→ **STORED DATA**

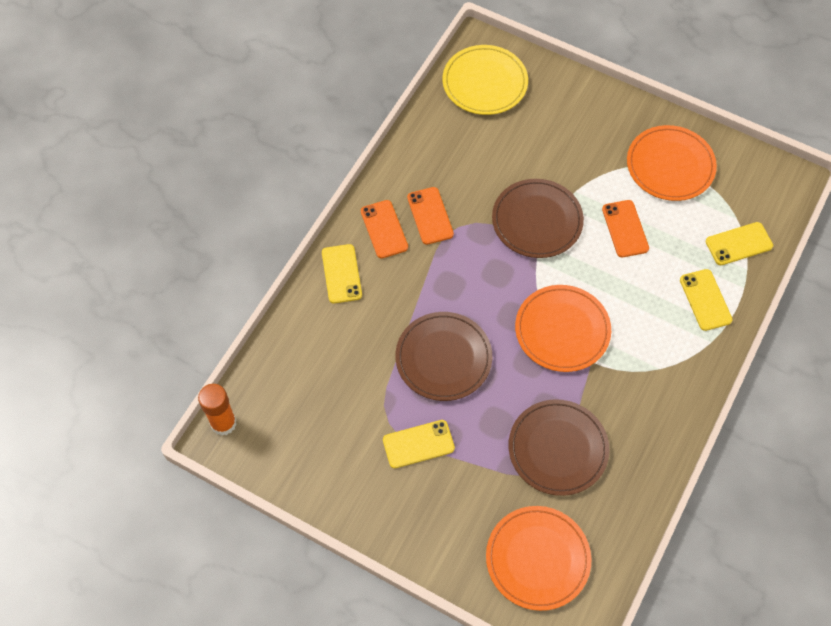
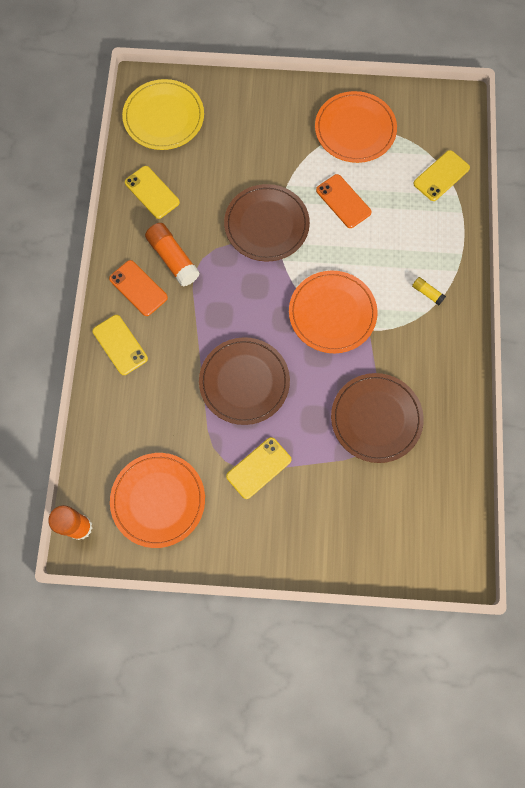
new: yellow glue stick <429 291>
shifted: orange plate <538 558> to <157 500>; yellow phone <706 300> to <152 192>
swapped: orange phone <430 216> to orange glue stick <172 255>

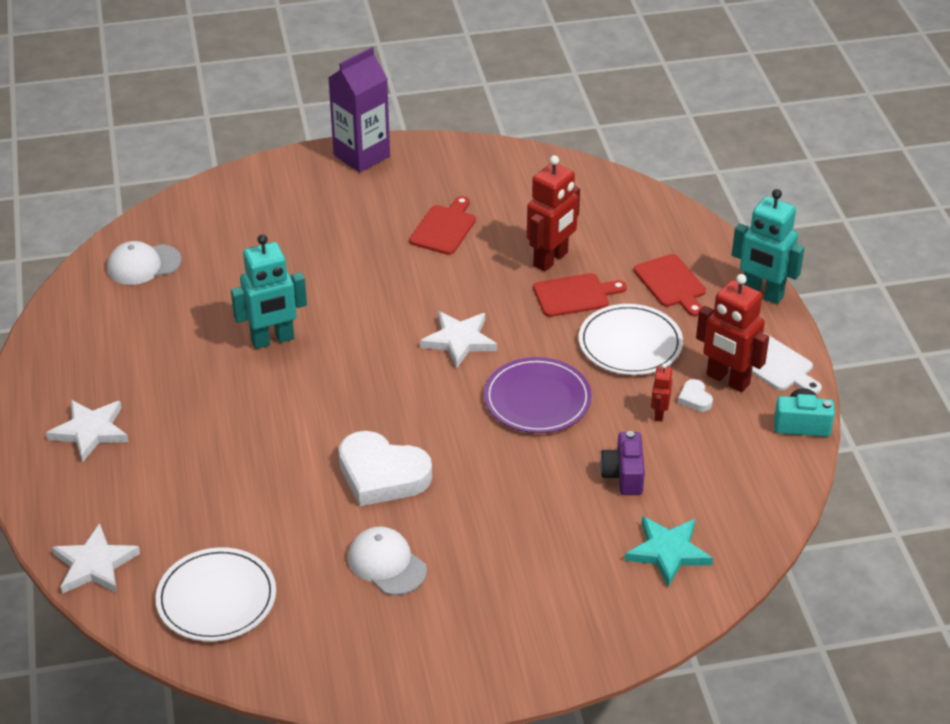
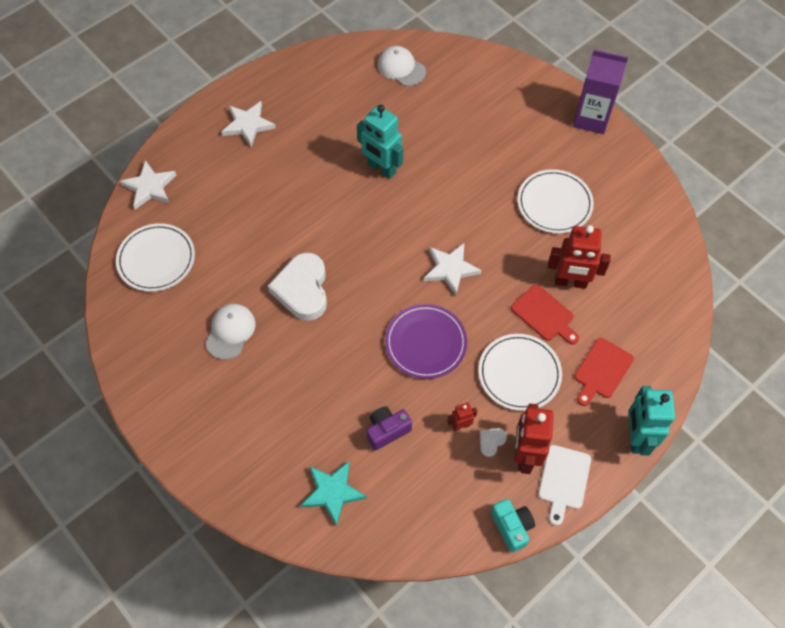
swapped: red cutting board <442 225> to white plate <556 201>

→ **WHAT TO PRODUCE**
Copy all the material exactly; omit images.

→ **EXERCISE RESPONSE**
new: yellow glue stick <429 291>
shifted: orange plate <538 558> to <157 500>; yellow phone <706 300> to <152 192>
swapped: orange phone <430 216> to orange glue stick <172 255>

swapped: red cutting board <442 225> to white plate <556 201>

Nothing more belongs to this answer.